## Problem to solve
The response should be an exact repetition of all the entries.
START Data supplied
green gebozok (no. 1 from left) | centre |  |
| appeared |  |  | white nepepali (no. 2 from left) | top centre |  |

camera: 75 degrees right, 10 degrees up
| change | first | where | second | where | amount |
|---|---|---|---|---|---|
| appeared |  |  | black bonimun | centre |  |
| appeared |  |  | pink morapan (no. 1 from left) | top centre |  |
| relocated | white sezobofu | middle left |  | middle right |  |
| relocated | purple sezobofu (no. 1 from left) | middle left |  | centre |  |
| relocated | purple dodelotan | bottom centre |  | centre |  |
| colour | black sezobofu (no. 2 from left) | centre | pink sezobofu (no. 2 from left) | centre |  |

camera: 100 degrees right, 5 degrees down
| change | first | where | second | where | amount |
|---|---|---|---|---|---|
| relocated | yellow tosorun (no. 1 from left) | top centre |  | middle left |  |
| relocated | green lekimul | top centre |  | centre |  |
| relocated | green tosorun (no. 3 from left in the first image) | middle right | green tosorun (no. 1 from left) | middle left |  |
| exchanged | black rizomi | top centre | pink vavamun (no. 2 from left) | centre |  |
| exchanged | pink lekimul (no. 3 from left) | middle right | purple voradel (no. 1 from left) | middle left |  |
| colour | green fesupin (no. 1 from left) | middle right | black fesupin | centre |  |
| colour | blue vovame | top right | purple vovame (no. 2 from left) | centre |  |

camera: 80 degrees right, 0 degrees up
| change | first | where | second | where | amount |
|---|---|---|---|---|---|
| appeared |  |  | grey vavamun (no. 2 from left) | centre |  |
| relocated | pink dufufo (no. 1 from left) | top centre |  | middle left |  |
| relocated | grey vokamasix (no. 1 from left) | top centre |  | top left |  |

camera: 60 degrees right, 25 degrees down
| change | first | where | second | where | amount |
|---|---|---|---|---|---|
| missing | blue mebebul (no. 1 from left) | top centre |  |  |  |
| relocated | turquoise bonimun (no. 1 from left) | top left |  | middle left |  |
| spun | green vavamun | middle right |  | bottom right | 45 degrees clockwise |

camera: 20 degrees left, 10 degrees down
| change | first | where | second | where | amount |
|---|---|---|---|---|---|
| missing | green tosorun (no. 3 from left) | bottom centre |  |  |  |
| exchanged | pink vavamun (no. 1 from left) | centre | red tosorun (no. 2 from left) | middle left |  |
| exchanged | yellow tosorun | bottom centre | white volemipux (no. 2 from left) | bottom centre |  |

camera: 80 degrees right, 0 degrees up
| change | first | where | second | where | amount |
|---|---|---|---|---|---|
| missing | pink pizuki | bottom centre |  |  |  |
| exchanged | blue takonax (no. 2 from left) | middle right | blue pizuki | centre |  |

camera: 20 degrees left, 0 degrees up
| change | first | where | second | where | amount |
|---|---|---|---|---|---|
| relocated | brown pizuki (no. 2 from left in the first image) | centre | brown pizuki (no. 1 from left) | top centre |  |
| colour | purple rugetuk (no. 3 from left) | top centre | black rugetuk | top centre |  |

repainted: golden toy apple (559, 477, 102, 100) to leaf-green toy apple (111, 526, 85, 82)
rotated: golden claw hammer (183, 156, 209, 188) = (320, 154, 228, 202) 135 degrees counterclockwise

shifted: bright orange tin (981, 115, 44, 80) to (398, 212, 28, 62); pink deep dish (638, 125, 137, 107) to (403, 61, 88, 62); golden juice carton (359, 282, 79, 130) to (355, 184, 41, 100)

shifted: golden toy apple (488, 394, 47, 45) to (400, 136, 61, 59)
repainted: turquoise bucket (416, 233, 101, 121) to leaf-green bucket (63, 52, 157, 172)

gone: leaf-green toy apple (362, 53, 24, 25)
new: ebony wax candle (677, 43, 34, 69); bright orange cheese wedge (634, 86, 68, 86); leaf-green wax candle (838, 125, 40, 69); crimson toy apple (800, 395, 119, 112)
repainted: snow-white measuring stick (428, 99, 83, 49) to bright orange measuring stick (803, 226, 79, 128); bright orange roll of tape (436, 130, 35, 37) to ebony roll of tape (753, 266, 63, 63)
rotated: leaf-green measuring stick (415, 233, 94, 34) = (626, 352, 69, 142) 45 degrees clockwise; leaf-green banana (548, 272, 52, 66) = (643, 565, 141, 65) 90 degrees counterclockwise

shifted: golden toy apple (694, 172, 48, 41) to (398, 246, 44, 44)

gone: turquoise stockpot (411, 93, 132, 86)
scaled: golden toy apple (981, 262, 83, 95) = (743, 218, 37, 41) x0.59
END Data supplied
## Response to the task
green gebozok (no. 1 from left) | centre |  |
| appeared |  |  | white nepepali (no. 2 from left) | top centre |  |

camera: 75 degrees right, 10 degrees up
| change | first | where | second | where | amount |
|---|---|---|---|---|---|
| appeared |  |  | black bonimun | centre |  |
| appeared |  |  | pink morapan (no. 1 from left) | top centre |  |
| relocated | white sezobofu | middle left |  | middle right |  |
| relocated | purple sezobofu (no. 1 from left) | middle left |  | centre |  |
| relocated | purple dodelotan | bottom centre |  | centre |  |
| colour | black sezobofu (no. 2 from left) | centre | pink sezobofu (no. 2 from left) | centre |  |

camera: 100 degrees right, 5 degrees down
| change | first | where | second | where | amount |
|---|---|---|---|---|---|
| relocated | yellow tosorun (no. 1 from left) | top centre |  | middle left |  |
| relocated | green lekimul | top centre |  | centre |  |
| relocated | green tosorun (no. 3 from left in the first image) | middle right | green tosorun (no. 1 from left) | middle left |  |
| exchanged | black rizomi | top centre | pink vavamun (no. 2 from left) | centre |  |
| exchanged | pink lekimul (no. 3 from left) | middle right | purple voradel (no. 1 from left) | middle left |  |
| colour | green fesupin (no. 1 from left) | middle right | black fesupin | centre |  |
| colour | blue vovame | top right | purple vovame (no. 2 from left) | centre |  |

camera: 80 degrees right, 0 degrees up
| change | first | where | second | where | amount |
|---|---|---|---|---|---|
| appeared |  |  | grey vavamun (no. 2 from left) | centre |  |
| relocated | pink dufufo (no. 1 from left) | top centre |  | middle left |  |
| relocated | grey vokamasix (no. 1 from left) | top centre |  | top left |  |

camera: 60 degrees right, 25 degrees down
| change | first | where | second | where | amount |
|---|---|---|---|---|---|
| missing | blue mebebul (no. 1 from left) | top centre |  |  |  |
| relocated | turquoise bonimun (no. 1 from left) | top left |  | middle left |  |
| spun | green vavamun | middle right |  | bottom right | 45 degrees clockwise |

camera: 20 degrees left, 10 degrees down
| change | first | where | second | where | amount |
|---|---|---|---|---|---|
| missing | green tosorun (no. 3 from left) | bottom centre |  |  |  |
| exchanged | pink vavamun (no. 1 from left) | centre | red tosorun (no. 2 from left) | middle left |  |
| exchanged | yellow tosorun | bottom centre | white volemipux (no. 2 from left) | bottom centre |  |

camera: 80 degrees right, 0 degrees up
| change | first | where | second | where | amount |
|---|---|---|---|---|---|
| missing | pink pizuki | bottom centre |  |  |  |
| exchanged | blue takonax (no. 2 from left) | middle right | blue pizuki | centre |  |

camera: 20 degrees left, 0 degrees up
| change | first | where | second | where | amount |
|---|---|---|---|---|---|
| relocated | brown pizuki (no. 2 from left in the first image) | centre | brown pizuki (no. 1 from left) | top centre |  |
| colour | purple rugetuk (no. 3 from left) | top centre | black rugetuk | top centre |  |

repainted: golden toy apple (559, 477, 102, 100) to leaf-green toy apple (111, 526, 85, 82)
rotated: golden claw hammer (183, 156, 209, 188) = (320, 154, 228, 202) 135 degrees counterclockwise

shifted: bright orange tin (981, 115, 44, 80) to (398, 212, 28, 62); pink deep dish (638, 125, 137, 107) to (403, 61, 88, 62); golden juice carton (359, 282, 79, 130) to (355, 184, 41, 100)

shifted: golden toy apple (488, 394, 47, 45) to (400, 136, 61, 59)
repainted: turquoise bucket (416, 233, 101, 121) to leaf-green bucket (63, 52, 157, 172)

gone: leaf-green toy apple (362, 53, 24, 25)
new: ebony wax candle (677, 43, 34, 69); bright orange cheese wedge (634, 86, 68, 86); leaf-green wax candle (838, 125, 40, 69); crimson toy apple (800, 395, 119, 112)
repainted: snow-white measuring stick (428, 99, 83, 49) to bright orange measuring stick (803, 226, 79, 128); bright orange roll of tape (436, 130, 35, 37) to ebony roll of tape (753, 266, 63, 63)
rotated: leaf-green measuring stick (415, 233, 94, 34) = (626, 352, 69, 142) 45 degrees clockwise; leaf-green banana (548, 272, 52, 66) = (643, 565, 141, 65) 90 degrees counterclockwise

shifted: golden toy apple (694, 172, 48, 41) to (398, 246, 44, 44)

gone: turquoise stockpot (411, 93, 132, 86)
scaled: golden toy apple (981, 262, 83, 95) = (743, 218, 37, 41) x0.59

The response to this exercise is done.